> **What to do**: Repeat the listing below verbatim, without its images.

> **Exercise data**:
*** Begin section ***

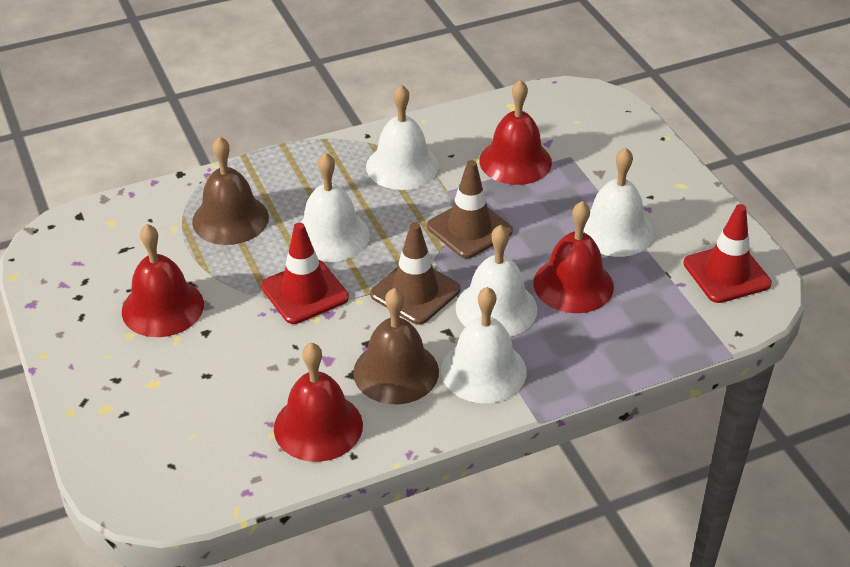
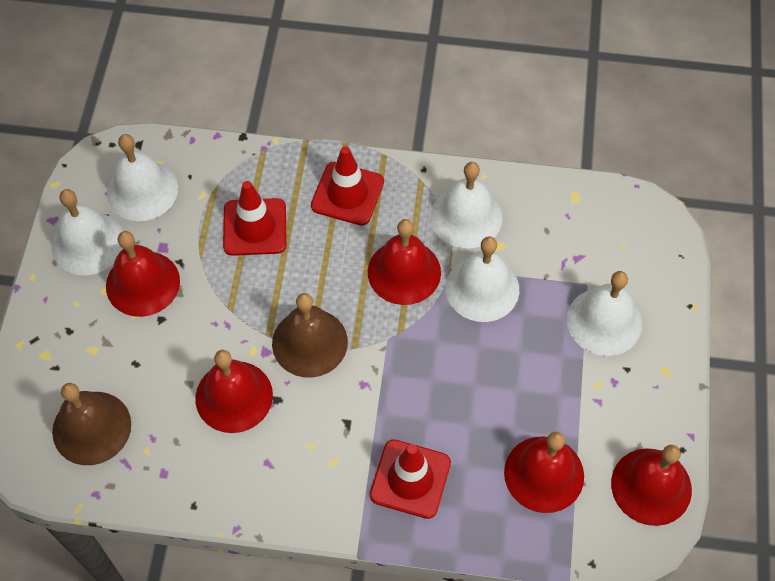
brown traffic cone: 2 -> 0
red bell: 4 -> 5
red traffic cone: 2 -> 3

*** End section ***

> **Answer to this task**:
brown traffic cone: 2 -> 0
red bell: 4 -> 5
red traffic cone: 2 -> 3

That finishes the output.